What you should do: Restate all the entries exactly as they appear, apart from the pictures.

[Records from a data source]
[Start of section]

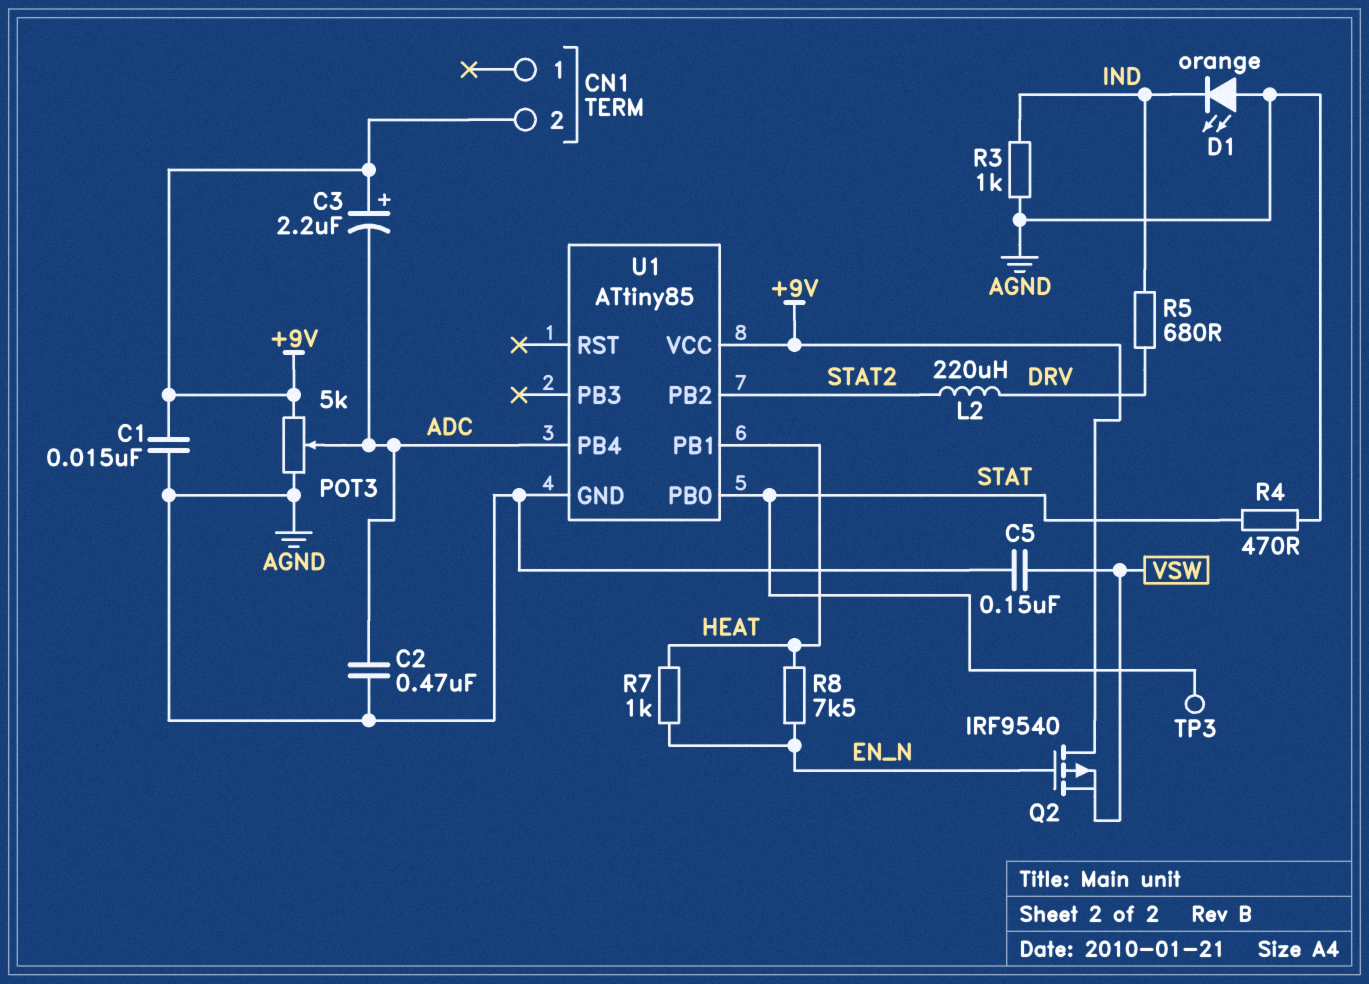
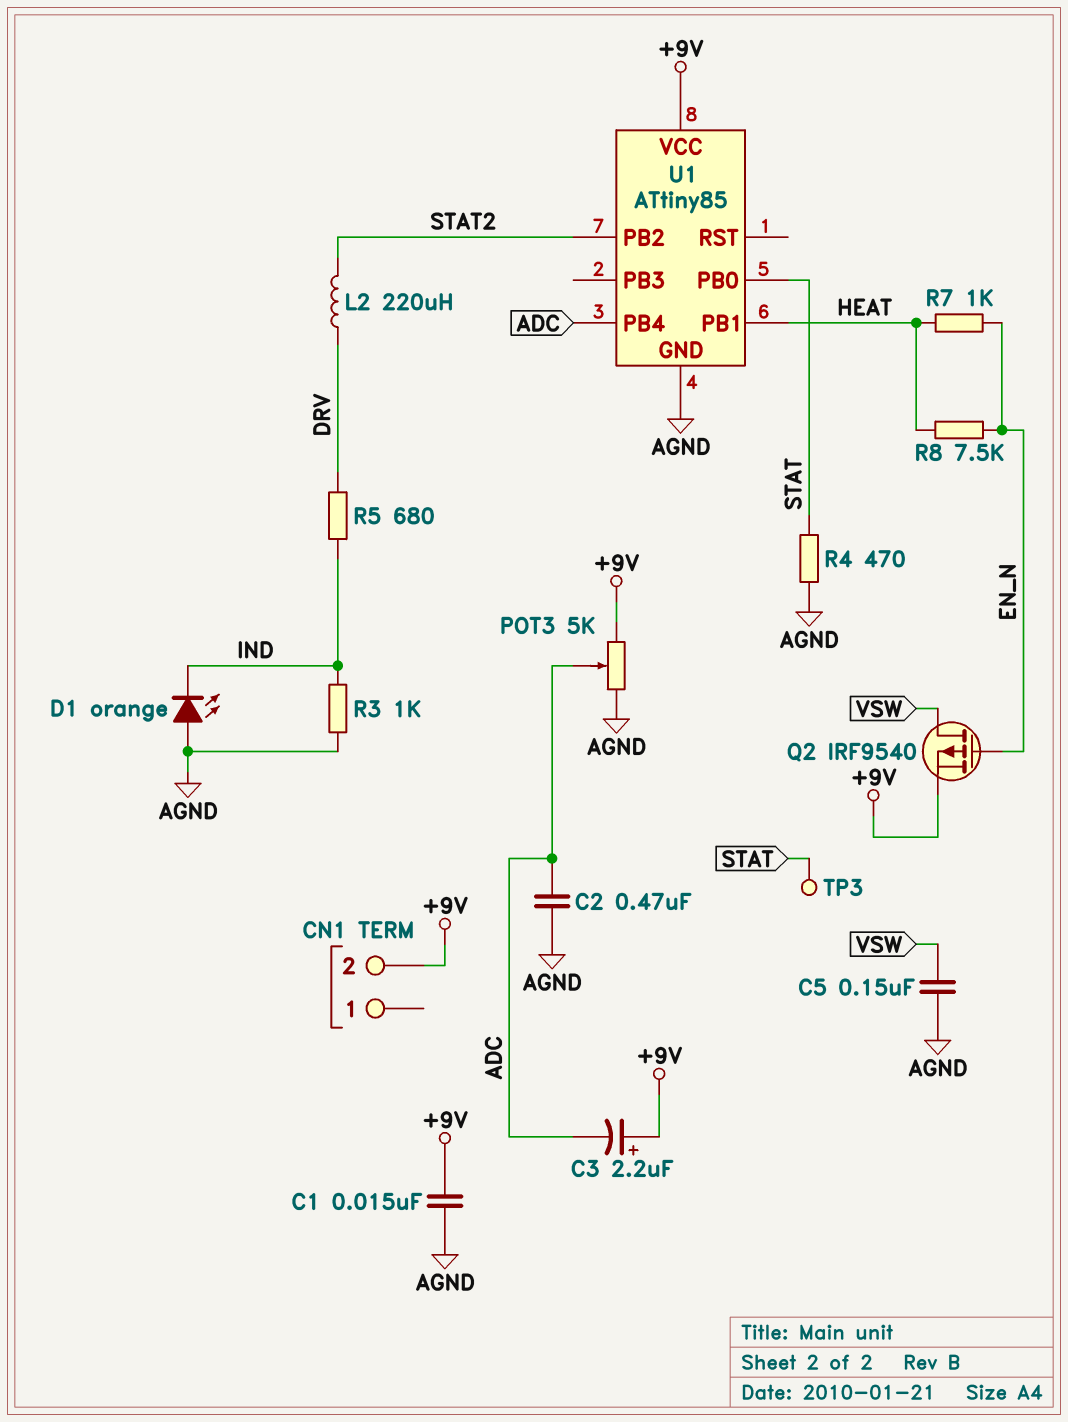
Q2: PMOS IRF9540 (G EN_N, D +9V, S VSW) -> PMOS IRF9540 (G EN_N, D VSW, S +9V)

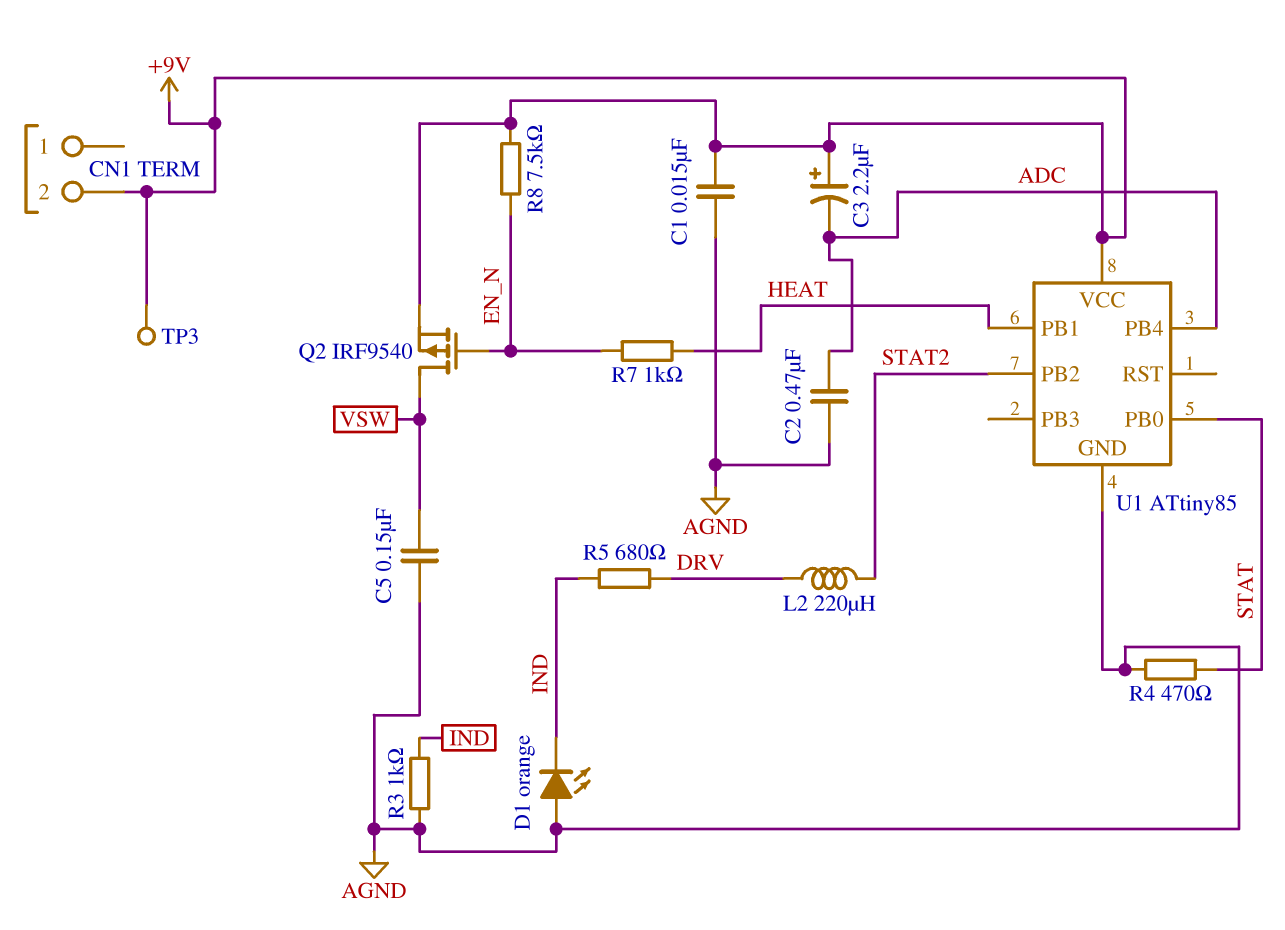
POT3: 5k (+9V, AGND, wiper ADC) -> none
R8: 7.5k (EN_N, HEAT) -> 7.5k (+9V, EN_N)
TP3: test point (STAT) -> test point (+9V)

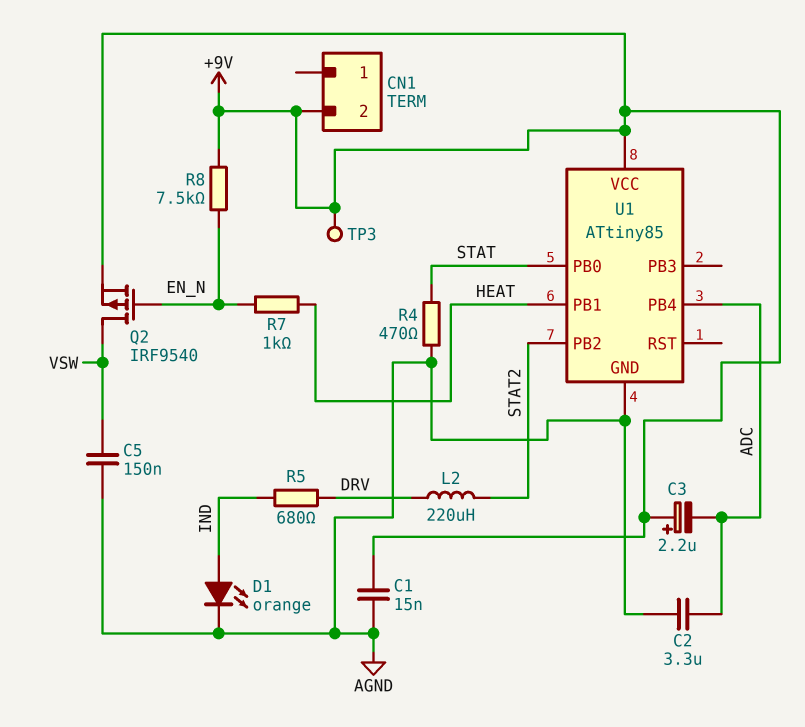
C2: 470nF (ADC, AGND) -> 3.3uF (ADC, AGND)
D1: LED orange (A AGND, K IND) -> LED orange (A IND, K AGND)
R3: 1k (AGND, IND) -> none

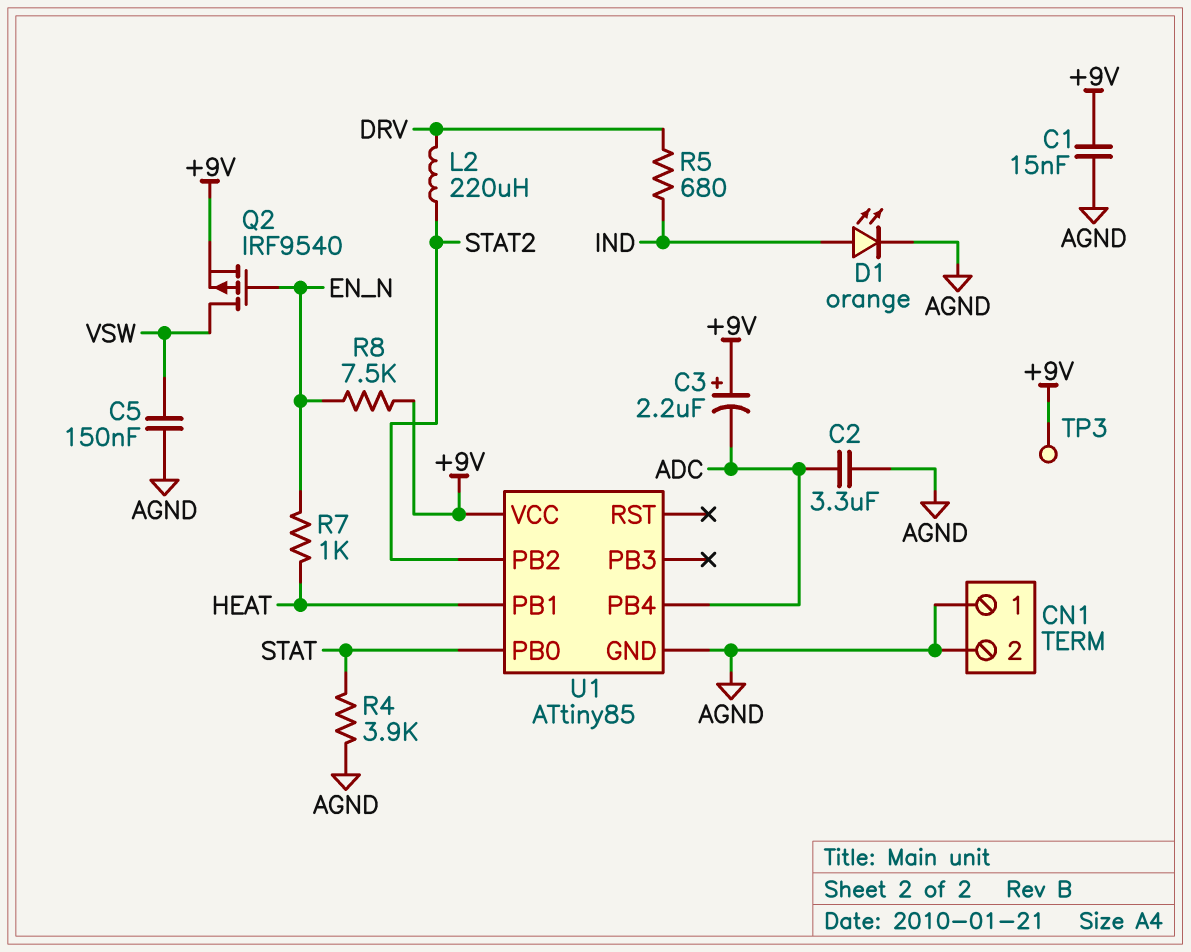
CN1 pin 1: none -> AGND
CN1 pin 2: +9V -> AGND
R4: 470 (AGND, STAT) -> 3.9k (AGND, STAT)

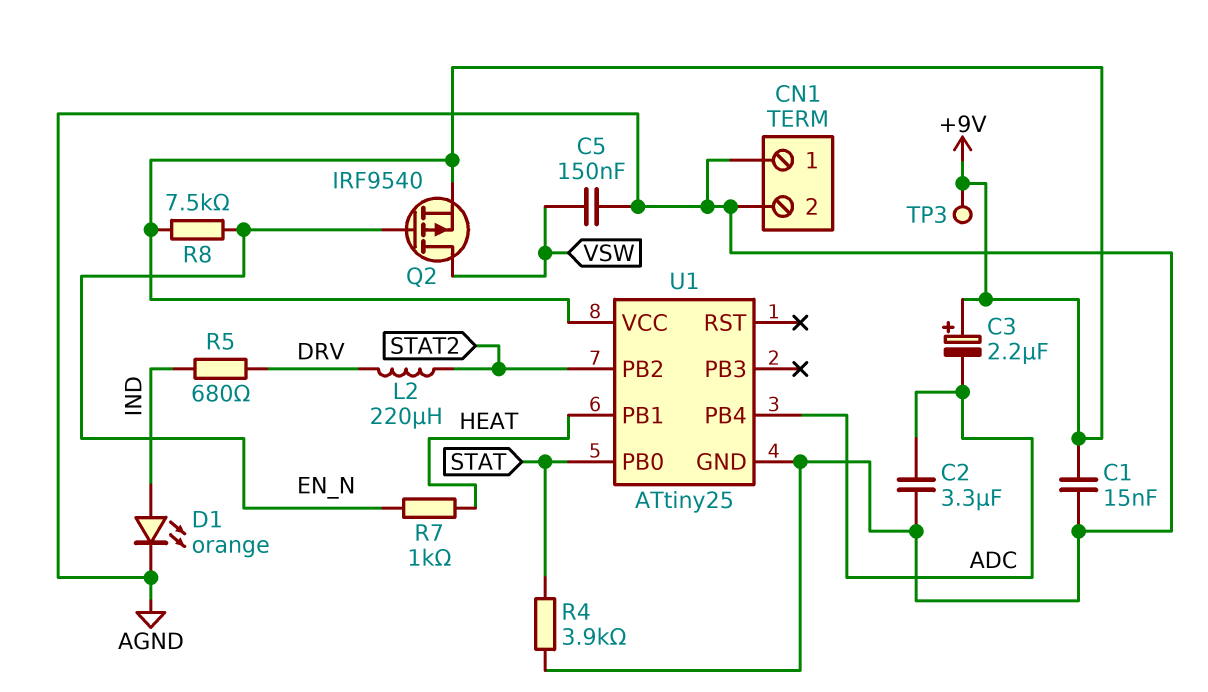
U1: ATtiny85 -> ATtiny25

[End of section]

Solution below:
Q2: PMOS IRF9540 (G EN_N, D +9V, S VSW) -> PMOS IRF9540 (G EN_N, D VSW, S +9V)

POT3: 5k (+9V, AGND, wiper ADC) -> none
R8: 7.5k (EN_N, HEAT) -> 7.5k (+9V, EN_N)
TP3: test point (STAT) -> test point (+9V)

C2: 470nF (ADC, AGND) -> 3.3uF (ADC, AGND)
D1: LED orange (A AGND, K IND) -> LED orange (A IND, K AGND)
R3: 1k (AGND, IND) -> none

CN1 pin 1: none -> AGND
CN1 pin 2: +9V -> AGND
R4: 470 (AGND, STAT) -> 3.9k (AGND, STAT)

U1: ATtiny85 -> ATtiny25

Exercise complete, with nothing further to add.